→ **DATA FOR THIS EXERCISE**
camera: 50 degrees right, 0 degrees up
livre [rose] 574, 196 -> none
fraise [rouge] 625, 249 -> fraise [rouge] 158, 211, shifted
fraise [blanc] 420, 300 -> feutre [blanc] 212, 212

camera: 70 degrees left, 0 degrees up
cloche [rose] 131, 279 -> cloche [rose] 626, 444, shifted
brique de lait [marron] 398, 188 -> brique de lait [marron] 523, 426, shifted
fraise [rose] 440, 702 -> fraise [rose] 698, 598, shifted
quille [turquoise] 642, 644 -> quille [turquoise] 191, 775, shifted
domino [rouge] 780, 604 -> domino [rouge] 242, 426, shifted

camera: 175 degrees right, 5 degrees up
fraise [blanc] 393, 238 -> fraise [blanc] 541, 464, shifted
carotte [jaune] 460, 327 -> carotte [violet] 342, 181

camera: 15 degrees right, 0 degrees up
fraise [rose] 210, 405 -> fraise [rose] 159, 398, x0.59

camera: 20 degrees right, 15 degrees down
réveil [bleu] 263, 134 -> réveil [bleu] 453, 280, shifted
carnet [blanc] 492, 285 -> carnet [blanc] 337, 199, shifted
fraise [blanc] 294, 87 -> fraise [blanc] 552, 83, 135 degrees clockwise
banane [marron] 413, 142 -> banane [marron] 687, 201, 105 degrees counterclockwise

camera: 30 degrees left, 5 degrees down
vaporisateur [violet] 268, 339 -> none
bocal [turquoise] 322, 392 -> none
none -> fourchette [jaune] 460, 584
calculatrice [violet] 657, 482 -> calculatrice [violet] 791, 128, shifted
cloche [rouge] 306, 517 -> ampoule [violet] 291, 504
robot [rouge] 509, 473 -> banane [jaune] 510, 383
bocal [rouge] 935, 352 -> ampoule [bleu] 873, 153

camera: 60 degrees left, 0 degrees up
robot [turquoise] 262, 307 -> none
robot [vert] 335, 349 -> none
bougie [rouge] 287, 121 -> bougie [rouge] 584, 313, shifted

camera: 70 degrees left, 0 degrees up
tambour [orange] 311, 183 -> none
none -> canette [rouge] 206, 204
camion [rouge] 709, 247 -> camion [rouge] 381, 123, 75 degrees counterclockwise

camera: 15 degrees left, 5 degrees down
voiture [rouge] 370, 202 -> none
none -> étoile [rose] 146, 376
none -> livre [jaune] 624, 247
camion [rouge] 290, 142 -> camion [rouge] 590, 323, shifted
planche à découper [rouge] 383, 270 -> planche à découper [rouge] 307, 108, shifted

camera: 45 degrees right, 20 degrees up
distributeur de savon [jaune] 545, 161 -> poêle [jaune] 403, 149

→ **WORK TO COMPLETE**
Output all records exactly, with nothing added or dropped.

→ **OUTPUT BELOW**
camera: 50 degrees right, 0 degrees up
livre [rose] 574, 196 -> none
fraise [rouge] 625, 249 -> fraise [rouge] 158, 211, shifted
fraise [blanc] 420, 300 -> feutre [blanc] 212, 212

camera: 70 degrees left, 0 degrees up
cloche [rose] 131, 279 -> cloche [rose] 626, 444, shifted
brique de lait [marron] 398, 188 -> brique de lait [marron] 523, 426, shifted
fraise [rose] 440, 702 -> fraise [rose] 698, 598, shifted
quille [turquoise] 642, 644 -> quille [turquoise] 191, 775, shifted
domino [rouge] 780, 604 -> domino [rouge] 242, 426, shifted

camera: 175 degrees right, 5 degrees up
fraise [blanc] 393, 238 -> fraise [blanc] 541, 464, shifted
carotte [jaune] 460, 327 -> carotte [violet] 342, 181

camera: 15 degrees right, 0 degrees up
fraise [rose] 210, 405 -> fraise [rose] 159, 398, x0.59

camera: 20 degrees right, 15 degrees down
réveil [bleu] 263, 134 -> réveil [bleu] 453, 280, shifted
carnet [blanc] 492, 285 -> carnet [blanc] 337, 199, shifted
fraise [blanc] 294, 87 -> fraise [blanc] 552, 83, 135 degrees clockwise
banane [marron] 413, 142 -> banane [marron] 687, 201, 105 degrees counterclockwise

camera: 30 degrees left, 5 degrees down
vaporisateur [violet] 268, 339 -> none
bocal [turquoise] 322, 392 -> none
none -> fourchette [jaune] 460, 584
calculatrice [violet] 657, 482 -> calculatrice [violet] 791, 128, shifted
cloche [rouge] 306, 517 -> ampoule [violet] 291, 504
robot [rouge] 509, 473 -> banane [jaune] 510, 383
bocal [rouge] 935, 352 -> ampoule [bleu] 873, 153

camera: 60 degrees left, 0 degrees up
robot [turquoise] 262, 307 -> none
robot [vert] 335, 349 -> none
bougie [rouge] 287, 121 -> bougie [rouge] 584, 313, shifted

camera: 70 degrees left, 0 degrees up
tambour [orange] 311, 183 -> none
none -> canette [rouge] 206, 204
camion [rouge] 709, 247 -> camion [rouge] 381, 123, 75 degrees counterclockwise

camera: 15 degrees left, 5 degrees down
voiture [rouge] 370, 202 -> none
none -> étoile [rose] 146, 376
none -> livre [jaune] 624, 247
camion [rouge] 290, 142 -> camion [rouge] 590, 323, shifted
planche à découper [rouge] 383, 270 -> planche à découper [rouge] 307, 108, shifted

camera: 45 degrees right, 20 degrees up
distributeur de savon [jaune] 545, 161 -> poêle [jaune] 403, 149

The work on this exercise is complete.